* _PROBLEM DETAILS_: In the records below, find the line that contains "central.pptx: [219,618,239,643] ->" and the line that contains "Backup Settings: [856,472,1044,664]". Set down exactly those lines and every line between them, and nothing more.

Before-and-after coordinate records:
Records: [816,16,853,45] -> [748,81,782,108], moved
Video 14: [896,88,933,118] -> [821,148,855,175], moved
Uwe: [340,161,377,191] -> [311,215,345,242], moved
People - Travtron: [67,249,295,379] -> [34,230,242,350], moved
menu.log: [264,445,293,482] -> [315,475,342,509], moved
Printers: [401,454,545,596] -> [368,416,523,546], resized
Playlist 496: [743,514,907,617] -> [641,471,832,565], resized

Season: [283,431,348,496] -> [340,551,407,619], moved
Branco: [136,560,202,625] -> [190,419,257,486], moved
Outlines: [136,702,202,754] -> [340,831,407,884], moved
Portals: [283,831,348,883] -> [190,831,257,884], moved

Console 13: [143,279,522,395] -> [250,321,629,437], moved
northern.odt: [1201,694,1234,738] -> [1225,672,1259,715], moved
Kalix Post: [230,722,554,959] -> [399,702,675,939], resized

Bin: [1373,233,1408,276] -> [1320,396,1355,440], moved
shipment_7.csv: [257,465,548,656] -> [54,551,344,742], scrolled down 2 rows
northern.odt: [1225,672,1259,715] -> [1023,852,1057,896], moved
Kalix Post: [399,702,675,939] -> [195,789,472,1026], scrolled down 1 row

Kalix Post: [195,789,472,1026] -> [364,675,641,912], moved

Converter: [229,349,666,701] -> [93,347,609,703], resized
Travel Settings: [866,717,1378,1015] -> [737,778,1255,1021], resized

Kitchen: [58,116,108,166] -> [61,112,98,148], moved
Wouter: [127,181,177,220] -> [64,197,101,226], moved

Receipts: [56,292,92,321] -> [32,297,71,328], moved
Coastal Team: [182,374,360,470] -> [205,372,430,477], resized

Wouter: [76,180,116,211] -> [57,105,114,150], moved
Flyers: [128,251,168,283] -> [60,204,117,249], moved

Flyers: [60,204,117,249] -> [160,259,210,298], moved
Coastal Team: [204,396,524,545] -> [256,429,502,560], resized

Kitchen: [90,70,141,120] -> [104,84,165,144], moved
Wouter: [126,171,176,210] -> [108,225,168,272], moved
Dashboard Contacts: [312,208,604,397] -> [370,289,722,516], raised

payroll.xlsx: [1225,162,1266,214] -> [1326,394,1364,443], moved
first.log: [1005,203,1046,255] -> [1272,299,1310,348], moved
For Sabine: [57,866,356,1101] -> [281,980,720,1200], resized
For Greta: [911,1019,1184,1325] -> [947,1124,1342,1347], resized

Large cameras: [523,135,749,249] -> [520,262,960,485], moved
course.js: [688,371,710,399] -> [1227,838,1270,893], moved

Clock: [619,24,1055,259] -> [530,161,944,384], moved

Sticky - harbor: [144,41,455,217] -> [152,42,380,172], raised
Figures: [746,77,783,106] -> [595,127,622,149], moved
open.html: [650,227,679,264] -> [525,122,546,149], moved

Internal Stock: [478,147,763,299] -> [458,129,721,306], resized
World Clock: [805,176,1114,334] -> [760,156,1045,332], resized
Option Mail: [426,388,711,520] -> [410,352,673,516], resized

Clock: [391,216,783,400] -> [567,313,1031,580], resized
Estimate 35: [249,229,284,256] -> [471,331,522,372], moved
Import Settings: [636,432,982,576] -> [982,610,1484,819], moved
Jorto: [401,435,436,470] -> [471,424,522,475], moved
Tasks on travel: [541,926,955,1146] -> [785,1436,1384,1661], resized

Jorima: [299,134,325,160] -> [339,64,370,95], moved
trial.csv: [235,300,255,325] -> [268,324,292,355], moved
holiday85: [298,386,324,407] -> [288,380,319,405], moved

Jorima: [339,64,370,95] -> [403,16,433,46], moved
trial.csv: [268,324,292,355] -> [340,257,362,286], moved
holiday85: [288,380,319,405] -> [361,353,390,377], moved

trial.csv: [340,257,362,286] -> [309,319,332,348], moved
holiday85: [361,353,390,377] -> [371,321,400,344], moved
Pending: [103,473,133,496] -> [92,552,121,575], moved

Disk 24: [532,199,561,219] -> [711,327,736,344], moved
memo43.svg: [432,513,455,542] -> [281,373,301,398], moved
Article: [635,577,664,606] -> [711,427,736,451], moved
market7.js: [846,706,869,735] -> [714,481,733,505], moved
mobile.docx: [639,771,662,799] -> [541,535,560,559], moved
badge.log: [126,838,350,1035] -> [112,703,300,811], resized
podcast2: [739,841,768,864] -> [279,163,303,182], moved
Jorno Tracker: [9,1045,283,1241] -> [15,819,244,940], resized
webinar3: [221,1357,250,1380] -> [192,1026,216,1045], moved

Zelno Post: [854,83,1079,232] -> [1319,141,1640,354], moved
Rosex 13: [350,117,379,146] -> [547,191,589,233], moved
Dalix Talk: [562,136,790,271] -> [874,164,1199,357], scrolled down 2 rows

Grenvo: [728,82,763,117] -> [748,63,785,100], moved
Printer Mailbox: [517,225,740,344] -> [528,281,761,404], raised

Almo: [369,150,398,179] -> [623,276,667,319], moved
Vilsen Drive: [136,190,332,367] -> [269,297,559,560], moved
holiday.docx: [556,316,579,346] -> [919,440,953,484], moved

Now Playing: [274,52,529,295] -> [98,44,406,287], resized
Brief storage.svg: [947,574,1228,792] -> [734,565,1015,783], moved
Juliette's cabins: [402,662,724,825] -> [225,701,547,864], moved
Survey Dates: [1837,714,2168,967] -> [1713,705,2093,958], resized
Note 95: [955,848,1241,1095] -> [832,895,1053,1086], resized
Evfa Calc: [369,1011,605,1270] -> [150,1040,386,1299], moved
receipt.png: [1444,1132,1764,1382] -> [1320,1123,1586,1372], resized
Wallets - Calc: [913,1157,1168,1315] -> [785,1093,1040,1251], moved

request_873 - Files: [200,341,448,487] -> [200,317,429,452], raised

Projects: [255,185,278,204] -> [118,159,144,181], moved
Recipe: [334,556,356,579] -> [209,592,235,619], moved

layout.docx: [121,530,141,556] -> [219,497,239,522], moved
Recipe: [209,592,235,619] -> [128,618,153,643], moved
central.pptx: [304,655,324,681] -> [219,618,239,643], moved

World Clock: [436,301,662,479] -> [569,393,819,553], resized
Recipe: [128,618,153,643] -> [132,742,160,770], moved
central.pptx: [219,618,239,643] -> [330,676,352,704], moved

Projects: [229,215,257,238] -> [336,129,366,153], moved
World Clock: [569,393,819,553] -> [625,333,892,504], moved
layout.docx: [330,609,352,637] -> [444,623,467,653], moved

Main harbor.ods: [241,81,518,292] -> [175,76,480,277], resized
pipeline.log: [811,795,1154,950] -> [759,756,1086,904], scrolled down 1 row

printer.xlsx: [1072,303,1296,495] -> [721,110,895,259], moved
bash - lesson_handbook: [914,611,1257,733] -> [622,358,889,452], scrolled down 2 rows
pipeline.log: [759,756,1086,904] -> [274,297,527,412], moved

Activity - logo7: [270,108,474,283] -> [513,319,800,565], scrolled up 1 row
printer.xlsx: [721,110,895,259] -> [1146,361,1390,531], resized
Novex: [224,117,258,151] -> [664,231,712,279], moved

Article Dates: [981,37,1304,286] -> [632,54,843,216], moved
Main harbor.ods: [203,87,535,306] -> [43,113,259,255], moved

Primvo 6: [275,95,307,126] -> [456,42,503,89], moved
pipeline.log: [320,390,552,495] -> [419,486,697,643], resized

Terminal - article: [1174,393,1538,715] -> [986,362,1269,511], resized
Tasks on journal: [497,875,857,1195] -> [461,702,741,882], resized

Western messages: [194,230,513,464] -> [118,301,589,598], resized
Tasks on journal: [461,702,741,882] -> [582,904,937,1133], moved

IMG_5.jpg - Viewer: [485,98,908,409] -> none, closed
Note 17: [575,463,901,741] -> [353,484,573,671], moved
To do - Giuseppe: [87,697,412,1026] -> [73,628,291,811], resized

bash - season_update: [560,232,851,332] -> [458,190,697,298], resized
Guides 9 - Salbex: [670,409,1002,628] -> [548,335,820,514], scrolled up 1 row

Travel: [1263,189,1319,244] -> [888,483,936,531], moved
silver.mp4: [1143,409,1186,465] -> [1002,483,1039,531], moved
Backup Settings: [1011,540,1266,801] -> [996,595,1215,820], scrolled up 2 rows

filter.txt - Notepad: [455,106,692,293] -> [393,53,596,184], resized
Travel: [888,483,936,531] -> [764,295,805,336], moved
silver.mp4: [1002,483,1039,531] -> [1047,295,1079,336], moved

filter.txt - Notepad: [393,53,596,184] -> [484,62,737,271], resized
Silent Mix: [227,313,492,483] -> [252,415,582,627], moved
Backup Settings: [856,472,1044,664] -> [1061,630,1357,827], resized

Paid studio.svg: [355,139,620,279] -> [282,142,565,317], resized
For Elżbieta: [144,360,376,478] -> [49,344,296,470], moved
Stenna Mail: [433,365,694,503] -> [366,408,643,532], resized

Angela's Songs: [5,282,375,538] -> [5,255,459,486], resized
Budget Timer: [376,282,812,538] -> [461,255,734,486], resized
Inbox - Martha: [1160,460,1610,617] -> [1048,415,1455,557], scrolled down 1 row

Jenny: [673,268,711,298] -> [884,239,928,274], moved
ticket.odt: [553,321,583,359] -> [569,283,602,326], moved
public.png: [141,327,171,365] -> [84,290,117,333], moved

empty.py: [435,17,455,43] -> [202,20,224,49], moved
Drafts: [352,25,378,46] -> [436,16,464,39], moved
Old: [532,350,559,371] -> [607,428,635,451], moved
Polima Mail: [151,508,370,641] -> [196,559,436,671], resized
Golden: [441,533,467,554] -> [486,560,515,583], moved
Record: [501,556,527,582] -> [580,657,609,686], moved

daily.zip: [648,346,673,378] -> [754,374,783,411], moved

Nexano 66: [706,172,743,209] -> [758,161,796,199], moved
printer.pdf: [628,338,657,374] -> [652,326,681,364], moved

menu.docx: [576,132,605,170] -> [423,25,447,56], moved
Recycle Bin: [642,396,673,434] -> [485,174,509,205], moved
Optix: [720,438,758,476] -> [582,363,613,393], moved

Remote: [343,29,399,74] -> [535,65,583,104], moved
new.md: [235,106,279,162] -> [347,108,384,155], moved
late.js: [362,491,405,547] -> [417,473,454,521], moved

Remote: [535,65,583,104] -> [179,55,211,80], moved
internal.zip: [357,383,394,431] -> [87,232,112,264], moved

* _RESULT FOR THIS TASK_:
central.pptx: [219,618,239,643] -> [330,676,352,704], moved

Projects: [229,215,257,238] -> [336,129,366,153], moved
World Clock: [569,393,819,553] -> [625,333,892,504], moved
layout.docx: [330,609,352,637] -> [444,623,467,653], moved

Main harbor.ods: [241,81,518,292] -> [175,76,480,277], resized
pipeline.log: [811,795,1154,950] -> [759,756,1086,904], scrolled down 1 row

printer.xlsx: [1072,303,1296,495] -> [721,110,895,259], moved
bash - lesson_handbook: [914,611,1257,733] -> [622,358,889,452], scrolled down 2 rows
pipeline.log: [759,756,1086,904] -> [274,297,527,412], moved

Activity - logo7: [270,108,474,283] -> [513,319,800,565], scrolled up 1 row
printer.xlsx: [721,110,895,259] -> [1146,361,1390,531], resized
Novex: [224,117,258,151] -> [664,231,712,279], moved

Article Dates: [981,37,1304,286] -> [632,54,843,216], moved
Main harbor.ods: [203,87,535,306] -> [43,113,259,255], moved

Primvo 6: [275,95,307,126] -> [456,42,503,89], moved
pipeline.log: [320,390,552,495] -> [419,486,697,643], resized

Terminal - article: [1174,393,1538,715] -> [986,362,1269,511], resized
Tasks on journal: [497,875,857,1195] -> [461,702,741,882], resized

Western messages: [194,230,513,464] -> [118,301,589,598], resized
Tasks on journal: [461,702,741,882] -> [582,904,937,1133], moved

IMG_5.jpg - Viewer: [485,98,908,409] -> none, closed
Note 17: [575,463,901,741] -> [353,484,573,671], moved
To do - Giuseppe: [87,697,412,1026] -> [73,628,291,811], resized

bash - season_update: [560,232,851,332] -> [458,190,697,298], resized
Guides 9 - Salbex: [670,409,1002,628] -> [548,335,820,514], scrolled up 1 row

Travel: [1263,189,1319,244] -> [888,483,936,531], moved
silver.mp4: [1143,409,1186,465] -> [1002,483,1039,531], moved
Backup Settings: [1011,540,1266,801] -> [996,595,1215,820], scrolled up 2 rows

filter.txt - Notepad: [455,106,692,293] -> [393,53,596,184], resized
Travel: [888,483,936,531] -> [764,295,805,336], moved
silver.mp4: [1002,483,1039,531] -> [1047,295,1079,336], moved

filter.txt - Notepad: [393,53,596,184] -> [484,62,737,271], resized
Silent Mix: [227,313,492,483] -> [252,415,582,627], moved
Backup Settings: [856,472,1044,664] -> [1061,630,1357,827], resized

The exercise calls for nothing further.